__Listed records__

'''

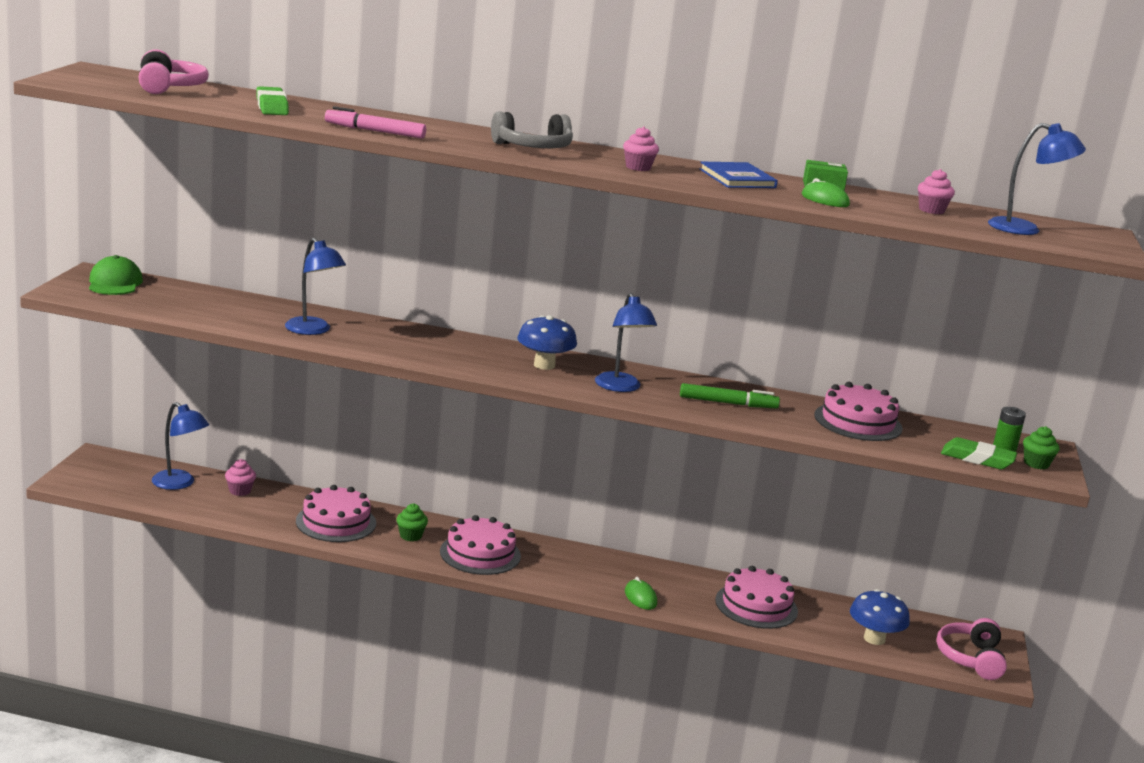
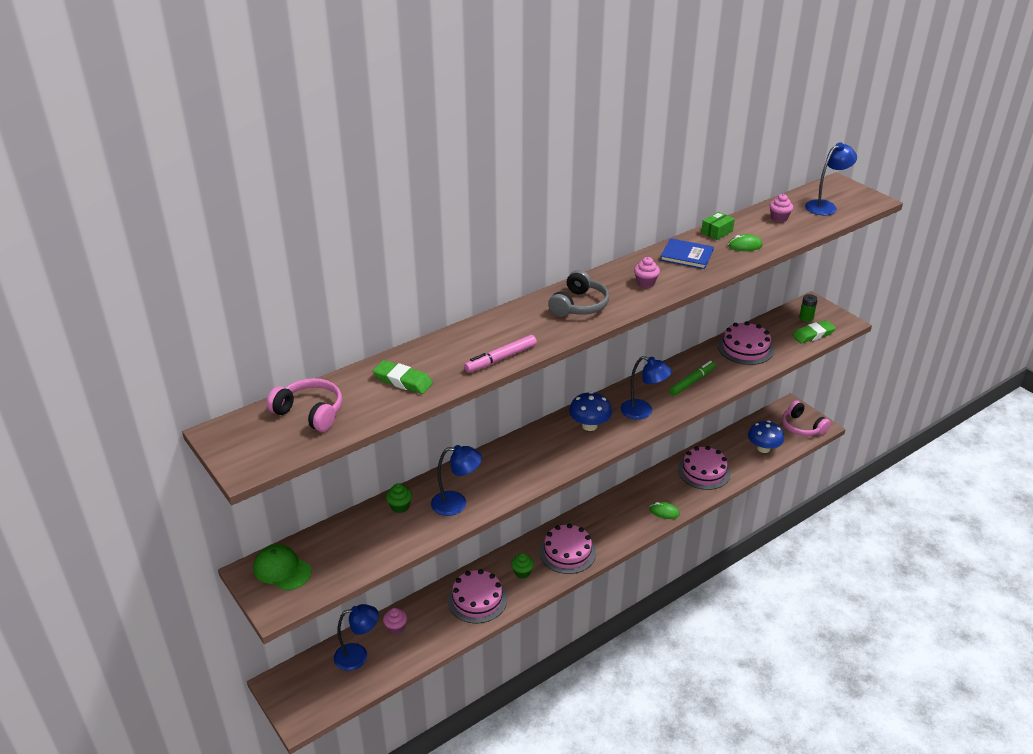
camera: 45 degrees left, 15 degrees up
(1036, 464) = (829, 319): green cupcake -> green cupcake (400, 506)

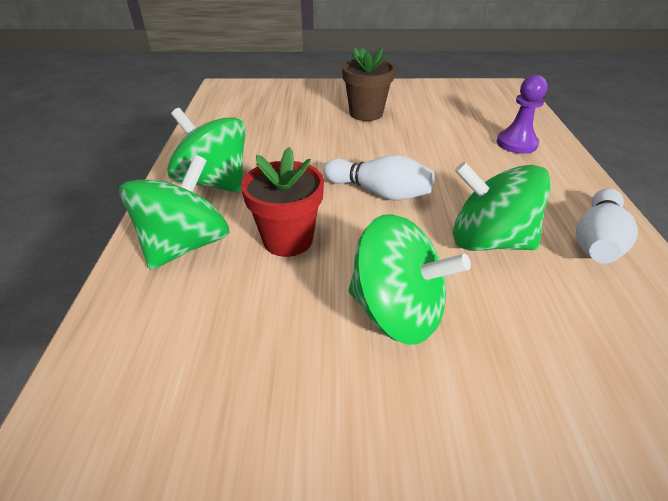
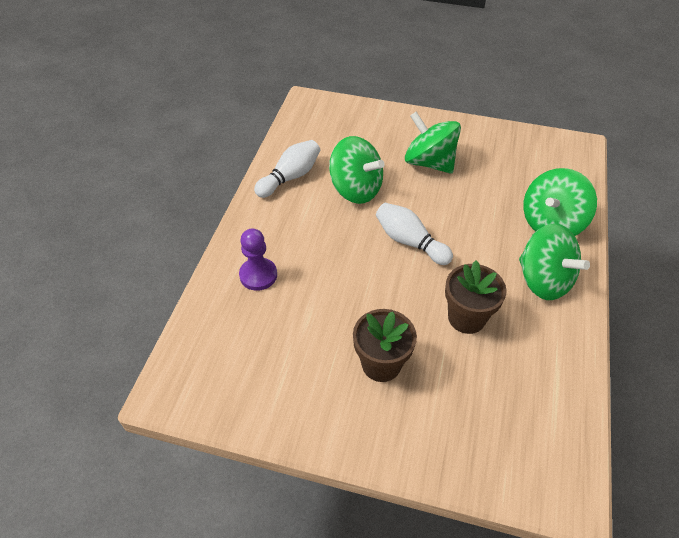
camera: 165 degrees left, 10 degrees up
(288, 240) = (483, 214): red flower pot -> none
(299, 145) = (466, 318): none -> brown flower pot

'''

__Your objective__
Print the line containing "camera: 165 degrees left, 10 degrees up", then every line after it through the last line of the records, each exactly as written; nothing else belongs in the answer.

__Solution to the problem__
camera: 165 degrees left, 10 degrees up
(288, 240) = (483, 214): red flower pot -> none
(299, 145) = (466, 318): none -> brown flower pot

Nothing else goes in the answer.